# [What is being asked]
Copy the records below exactly, omitting any pictures they contain.

[[ Records for the task, beginning ]]

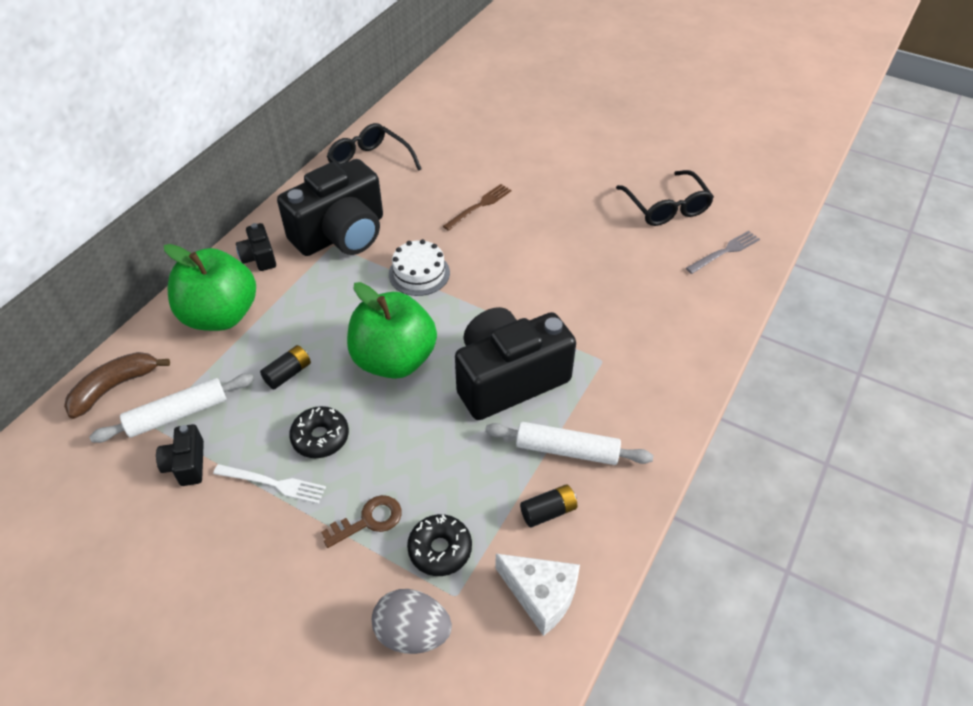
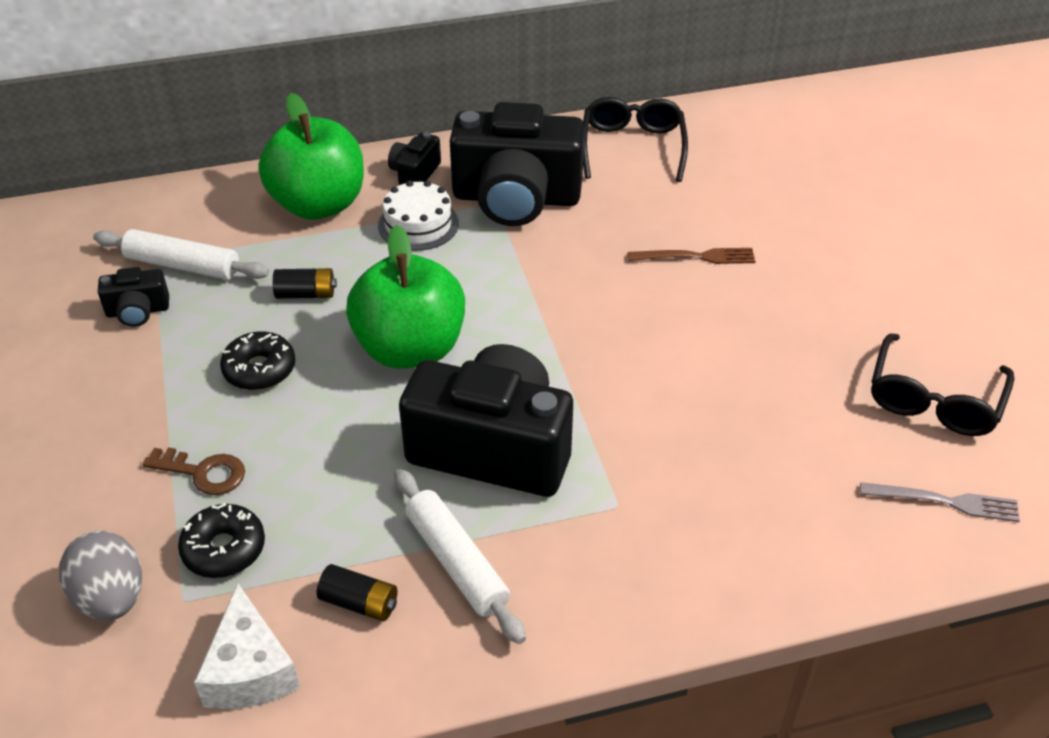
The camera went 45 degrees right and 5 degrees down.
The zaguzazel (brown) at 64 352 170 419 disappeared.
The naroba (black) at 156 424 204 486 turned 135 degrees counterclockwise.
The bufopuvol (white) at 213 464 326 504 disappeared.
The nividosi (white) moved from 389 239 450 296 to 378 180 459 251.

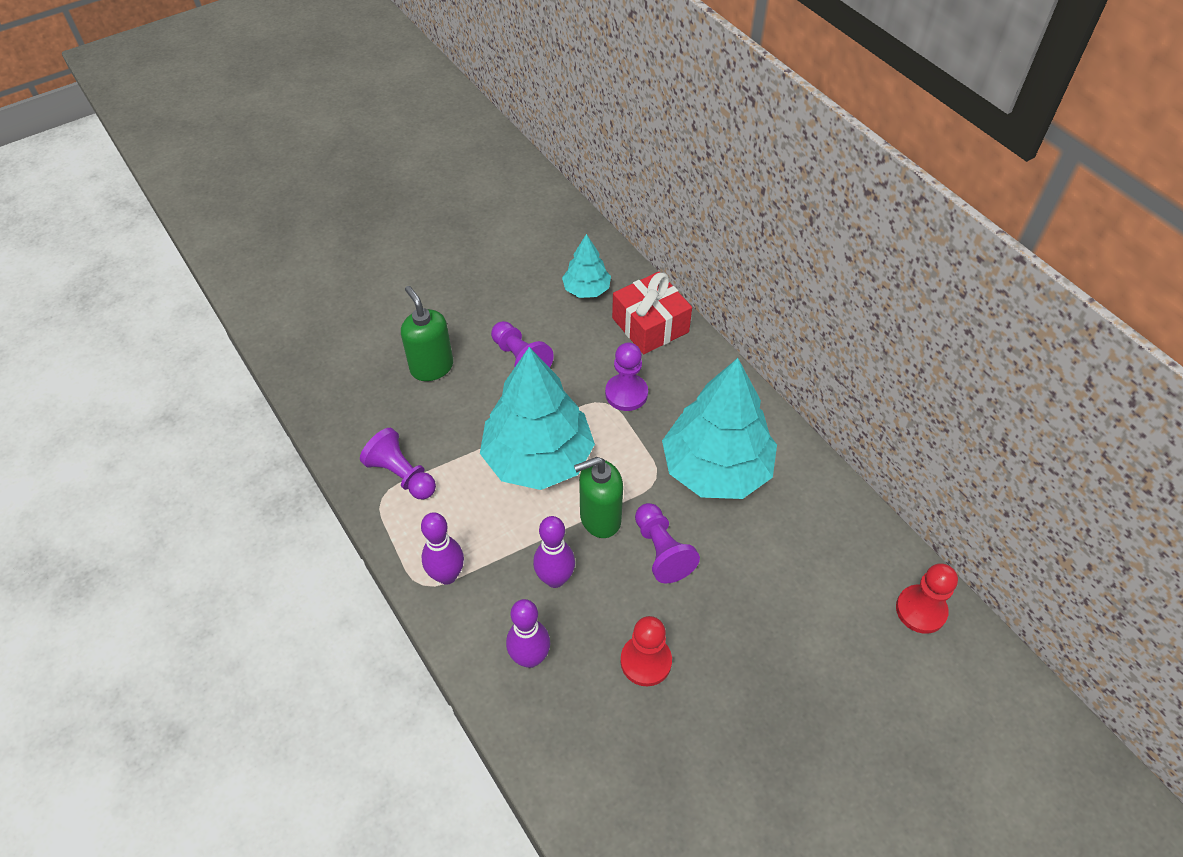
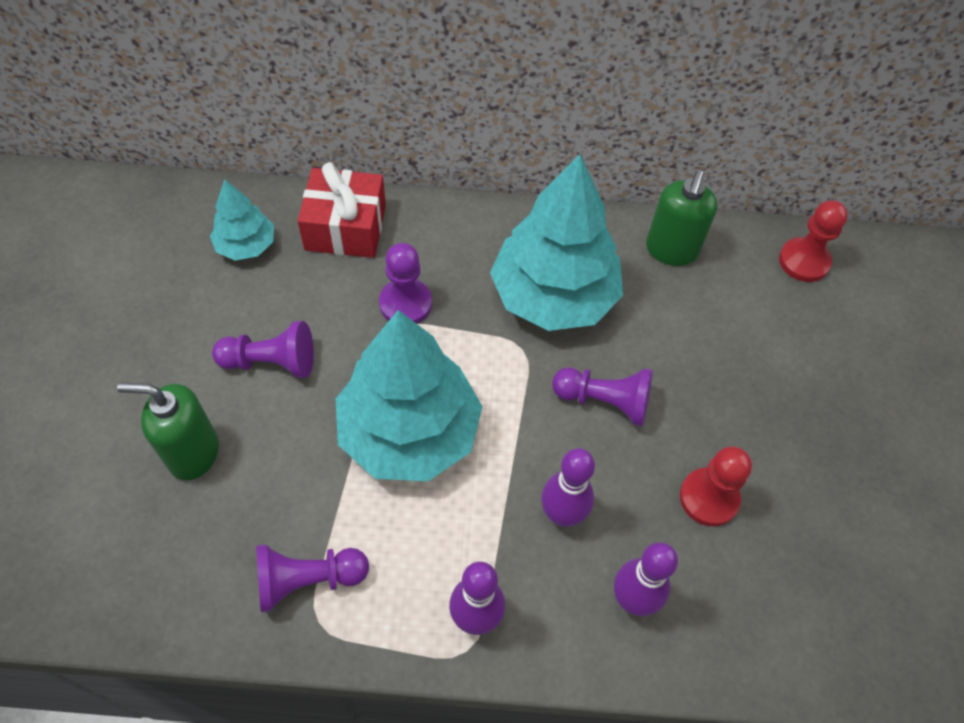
The camera went 55 degrees left and 5 degrees up.
The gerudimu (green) moved from 574 457 623 538 to 646 170 718 266.

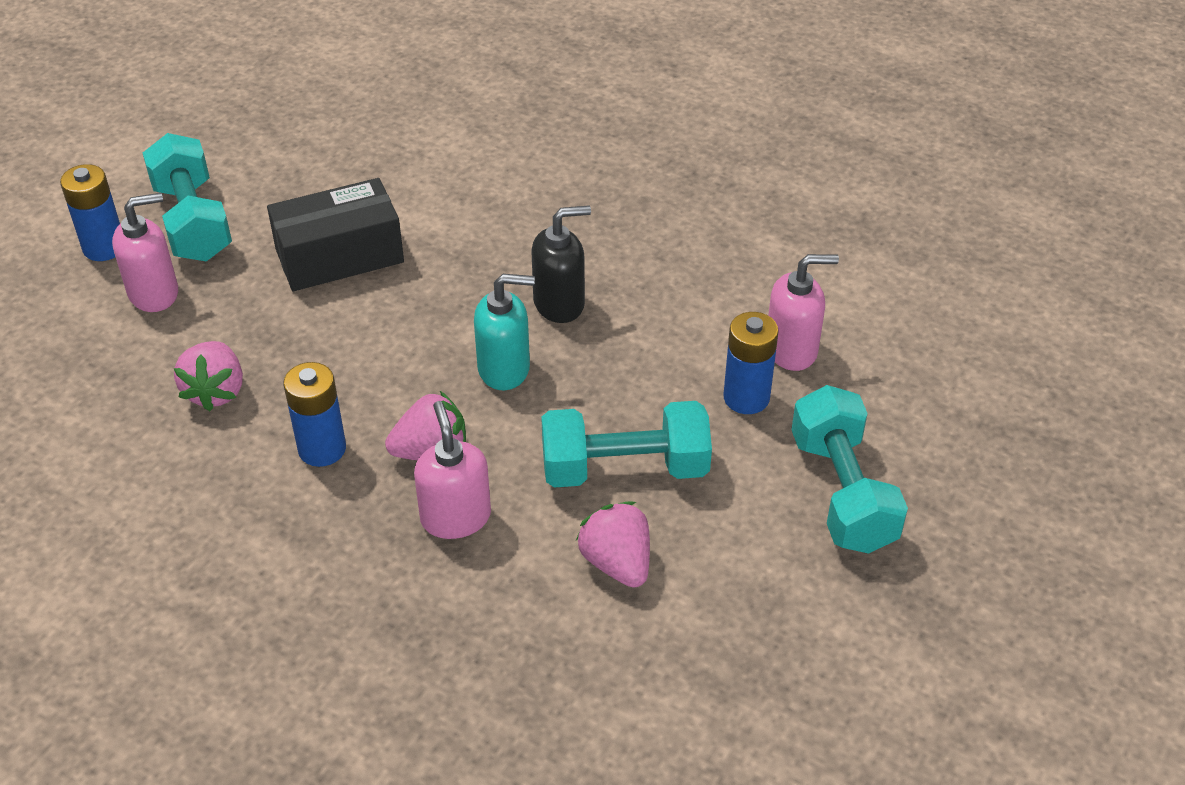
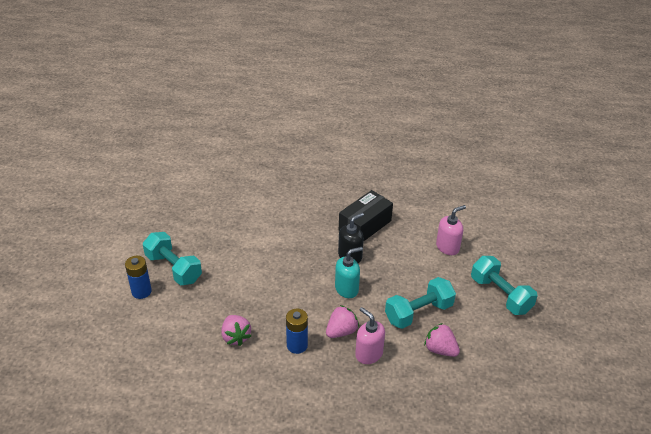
The camera went 25 degrees left and 5 degrees down.
The gerudimu (pink) at 112 193 178 312 disappeared.
The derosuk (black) moved from 267 178 404 291 to 339 190 393 242.
The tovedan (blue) at 724 312 779 414 disappeared.

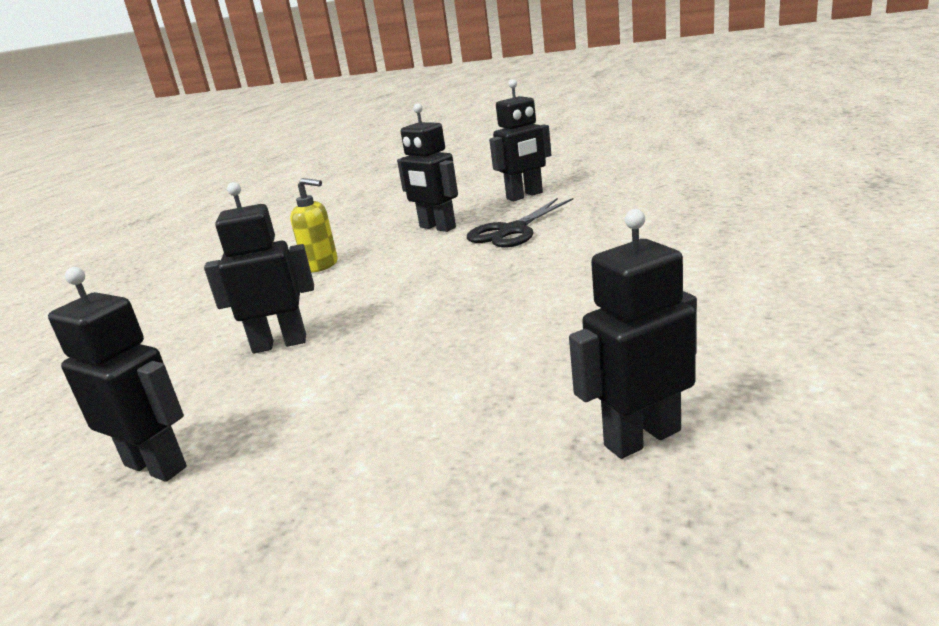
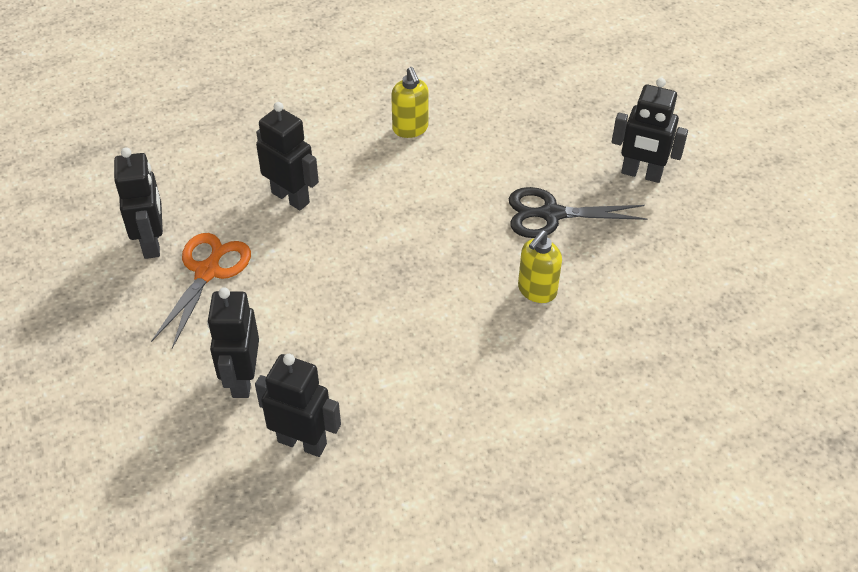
The camera went 45 degrees right and 25 degrees up.
The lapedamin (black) moved from 397 103 458 232 to 207 287 259 398.
The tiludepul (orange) at 151 233 251 349 appeared.
The gerudimu (yellow) at 518 230 562 303 appeared.

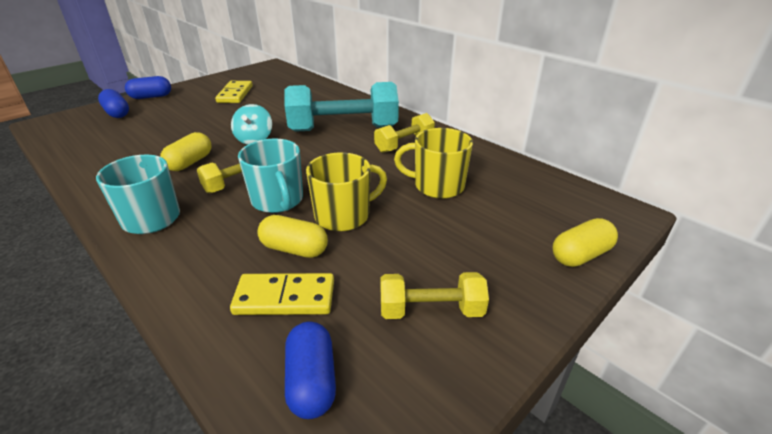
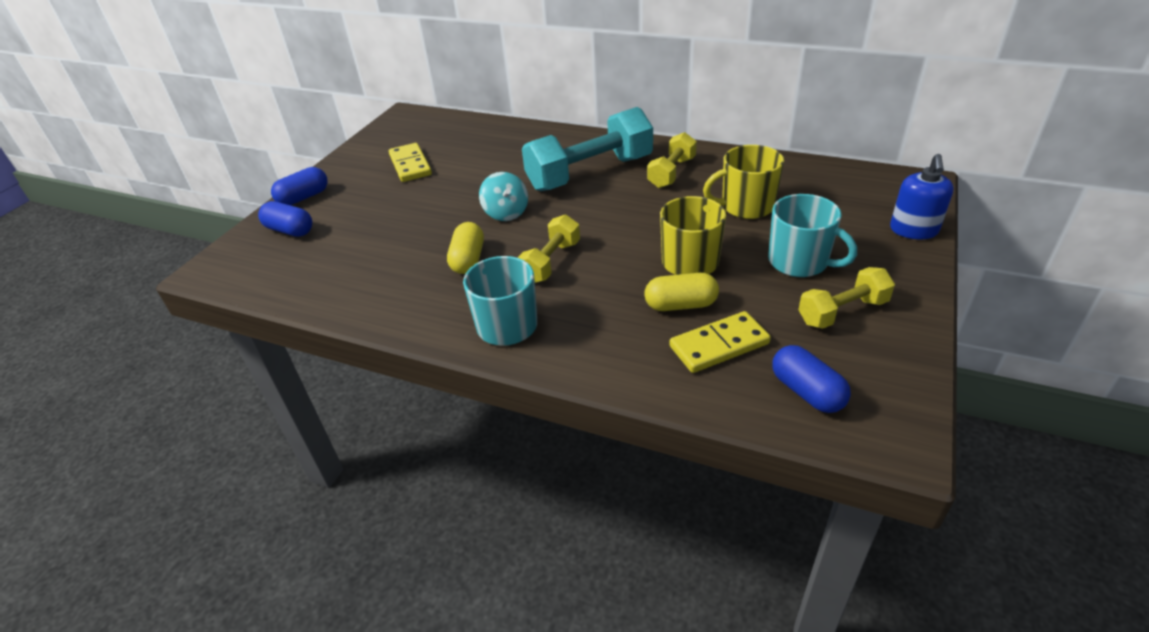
The camera went 20 degrees left and 5 degrees up.
The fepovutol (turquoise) moved from 238 139 303 213 to 768 194 857 277.
The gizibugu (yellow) at 552 218 618 267 was replaced by the gerudimu (blue) at 890 154 953 239.

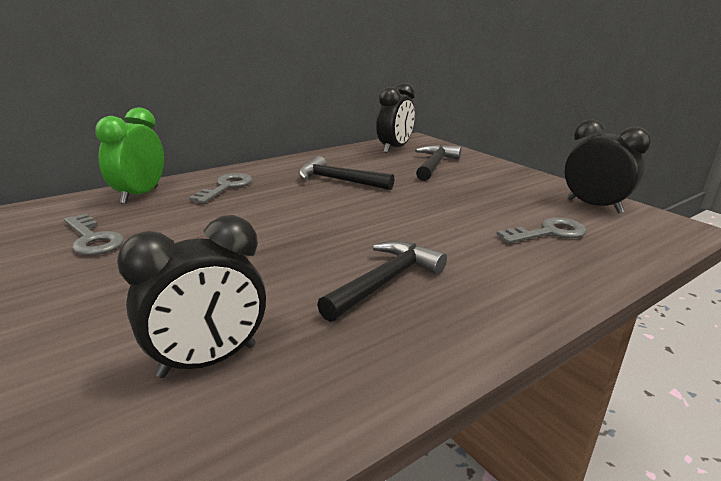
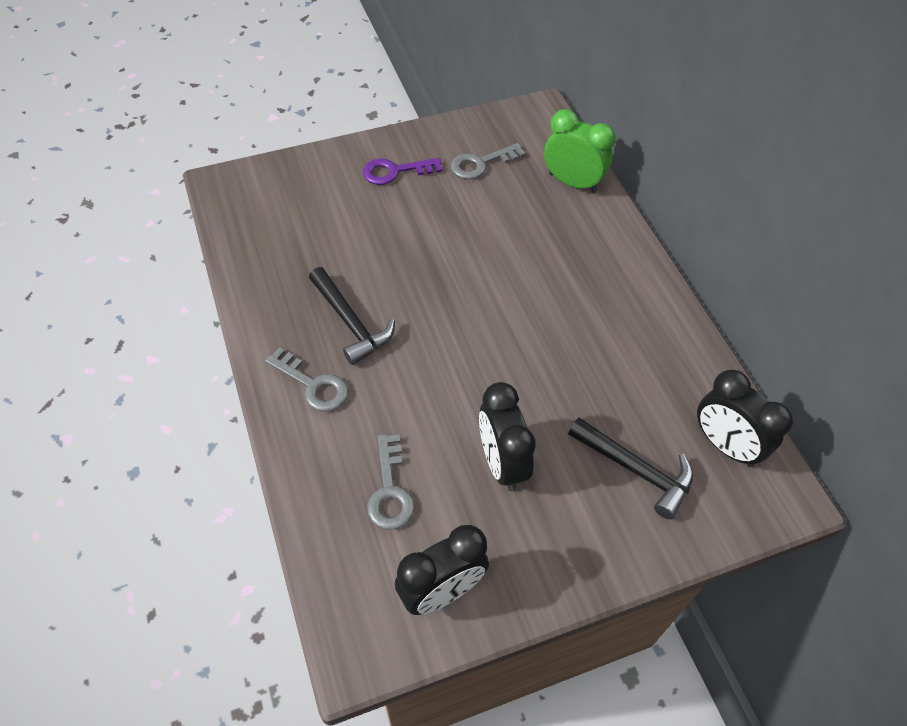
The camera went 105 degrees right and 30 degrees up.
The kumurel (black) moved from 117 215 266 378 to 479 382 536 491.
The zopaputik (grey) moved from 189 173 252 204 to 265 347 348 412.
The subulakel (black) at 298 156 394 190 disappeared.
The zopaputik (purple) at 363 158 442 185 appeared.

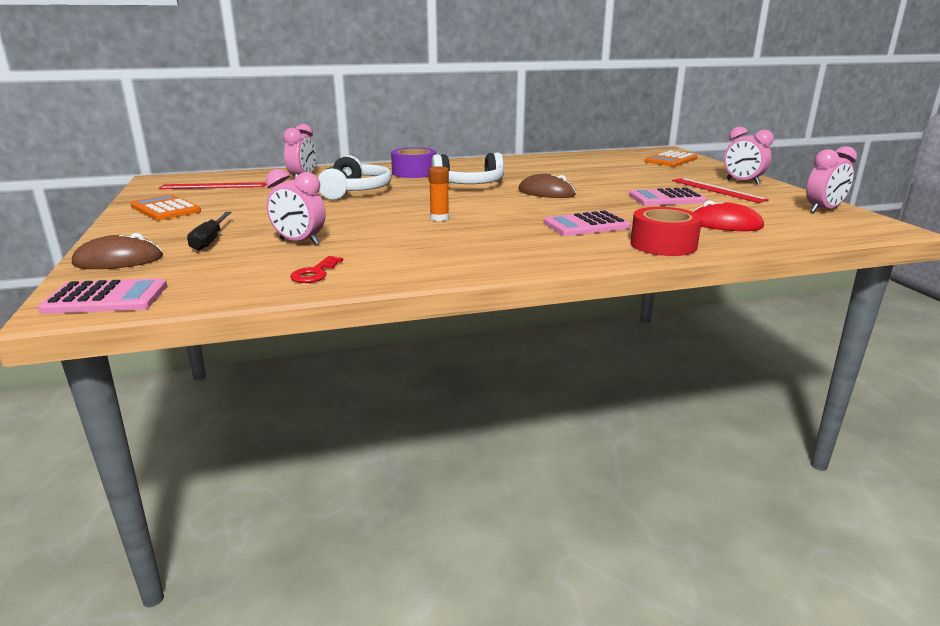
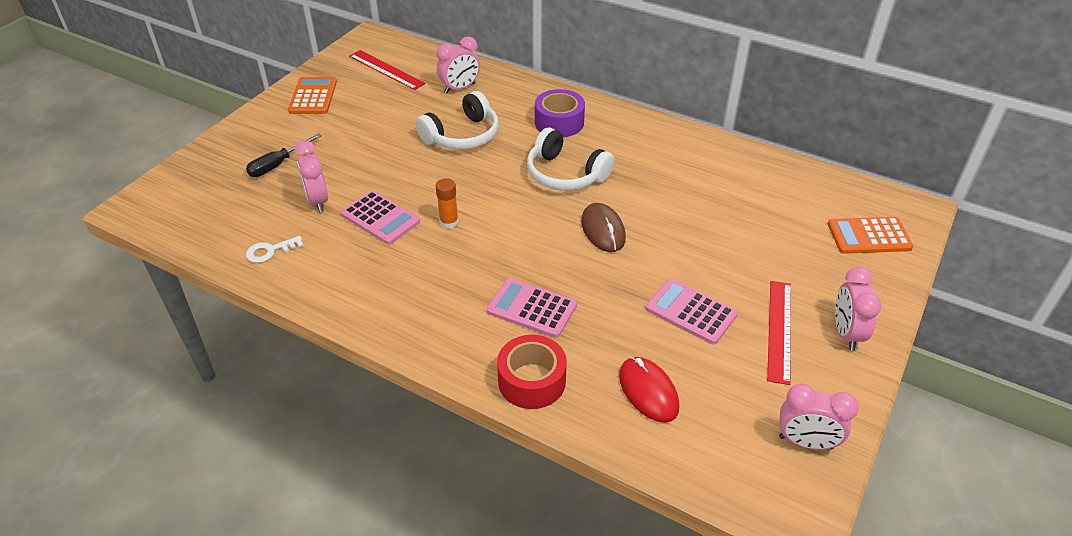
The camera went 45 degrees right and 20 degrees up.
The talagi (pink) moved from 38 278 167 314 to 341 190 420 245.
The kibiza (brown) at 72 233 163 269 disappeared.
The zopaputik (red) at 290 256 343 283 became the zopaputik (white) at 246 236 303 263.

[[ Records for the task, end ]]

# [Solution to this exercise]
The camera went 45 degrees right and 5 degrees down.
The zaguzazel (brown) at 64 352 170 419 disappeared.
The naroba (black) at 156 424 204 486 turned 135 degrees counterclockwise.
The bufopuvol (white) at 213 464 326 504 disappeared.
The nividosi (white) moved from 389 239 450 296 to 378 180 459 251.

The camera went 55 degrees left and 5 degrees up.
The gerudimu (green) moved from 574 457 623 538 to 646 170 718 266.

The camera went 25 degrees left and 5 degrees down.
The gerudimu (pink) at 112 193 178 312 disappeared.
The derosuk (black) moved from 267 178 404 291 to 339 190 393 242.
The tovedan (blue) at 724 312 779 414 disappeared.

The camera went 45 degrees right and 25 degrees up.
The lapedamin (black) moved from 397 103 458 232 to 207 287 259 398.
The tiludepul (orange) at 151 233 251 349 appeared.
The gerudimu (yellow) at 518 230 562 303 appeared.

The camera went 20 degrees left and 5 degrees up.
The fepovutol (turquoise) moved from 238 139 303 213 to 768 194 857 277.
The gizibugu (yellow) at 552 218 618 267 was replaced by the gerudimu (blue) at 890 154 953 239.

The camera went 105 degrees right and 30 degrees up.
The kumurel (black) moved from 117 215 266 378 to 479 382 536 491.
The zopaputik (grey) moved from 189 173 252 204 to 265 347 348 412.
The subulakel (black) at 298 156 394 190 disappeared.
The zopaputik (purple) at 363 158 442 185 appeared.

The camera went 45 degrees right and 20 degrees up.
The talagi (pink) moved from 38 278 167 314 to 341 190 420 245.
The kibiza (brown) at 72 233 163 269 disappeared.
The zopaputik (red) at 290 256 343 283 became the zopaputik (white) at 246 236 303 263.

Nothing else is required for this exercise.